## DATA SHOWN
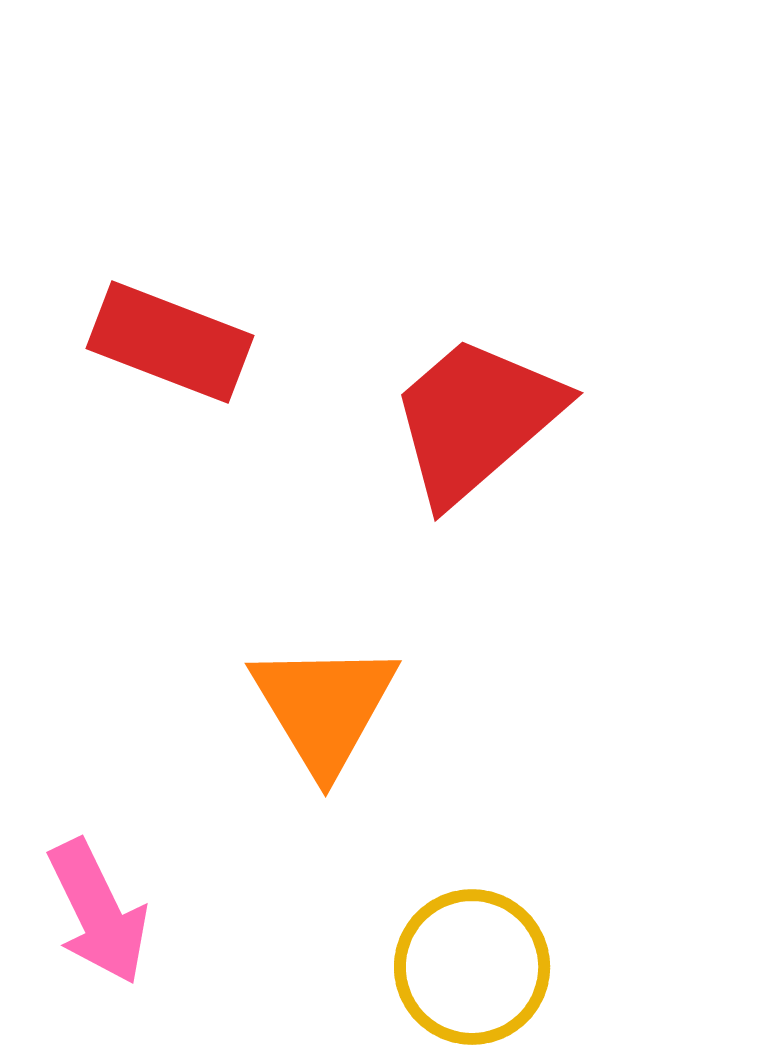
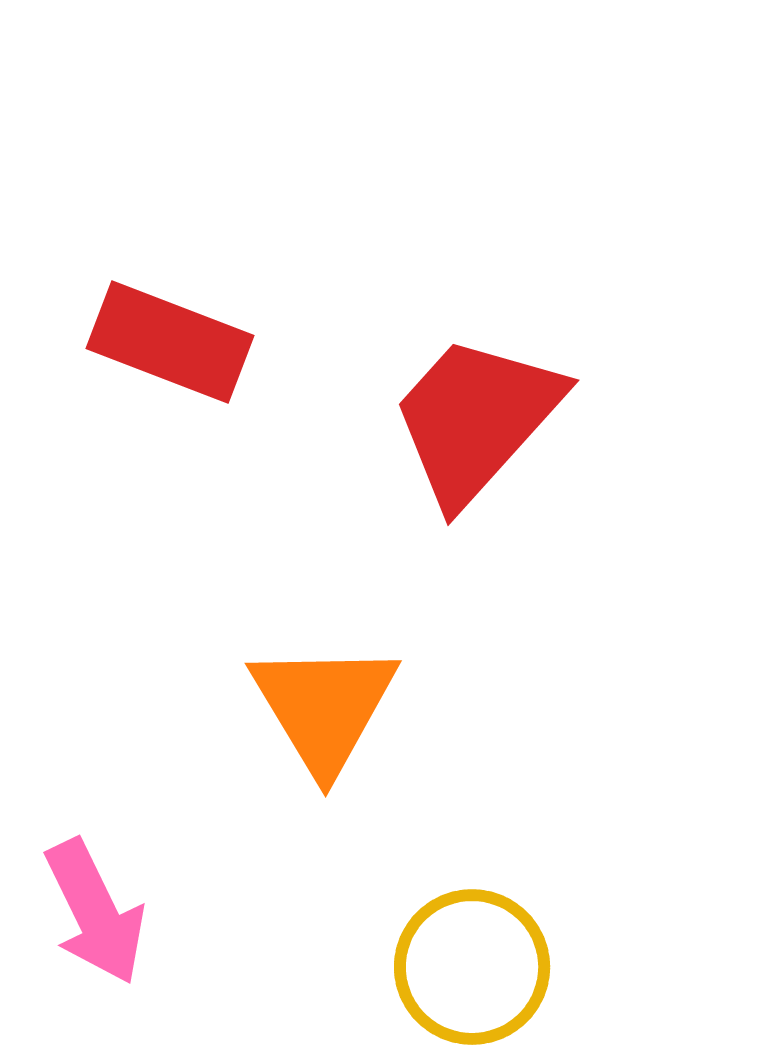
red trapezoid: rotated 7 degrees counterclockwise
pink arrow: moved 3 px left
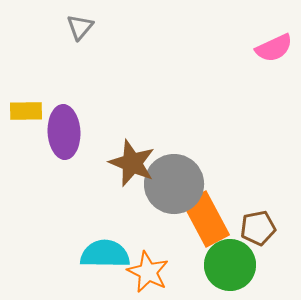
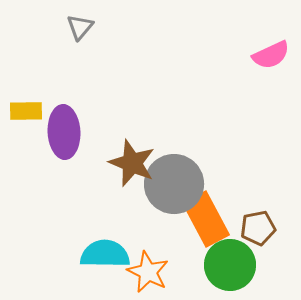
pink semicircle: moved 3 px left, 7 px down
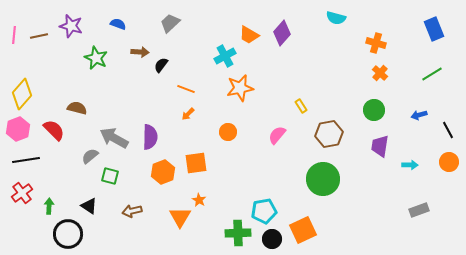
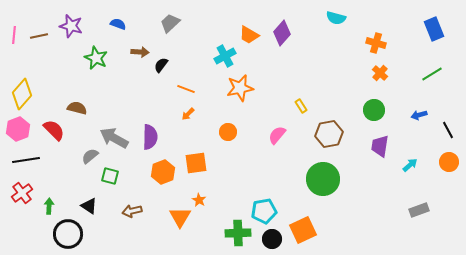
cyan arrow at (410, 165): rotated 42 degrees counterclockwise
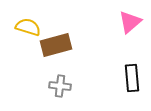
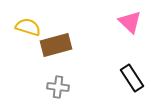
pink triangle: rotated 35 degrees counterclockwise
black rectangle: rotated 28 degrees counterclockwise
gray cross: moved 2 px left, 1 px down
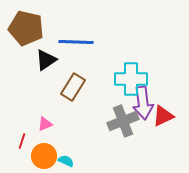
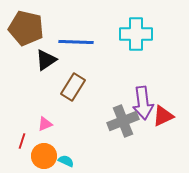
cyan cross: moved 5 px right, 45 px up
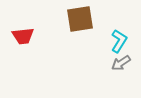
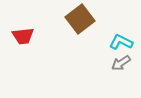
brown square: rotated 28 degrees counterclockwise
cyan L-shape: moved 2 px right, 1 px down; rotated 95 degrees counterclockwise
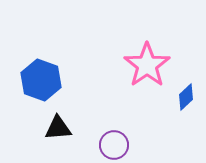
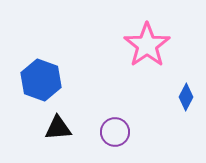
pink star: moved 20 px up
blue diamond: rotated 20 degrees counterclockwise
purple circle: moved 1 px right, 13 px up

## PROBLEM DESCRIPTION
After locating the line with "gray cross: moved 2 px left, 1 px down" in the listing above, transcribe it and every line after it to the last, exactly, with no pictures.

## OUTPUT
gray cross: moved 2 px left, 1 px down
cyan cross: moved 5 px right, 45 px up
brown square: rotated 28 degrees counterclockwise
cyan L-shape: moved 2 px right, 1 px down; rotated 95 degrees counterclockwise
pink star: moved 20 px up
blue diamond: rotated 20 degrees counterclockwise
purple circle: moved 1 px right, 13 px up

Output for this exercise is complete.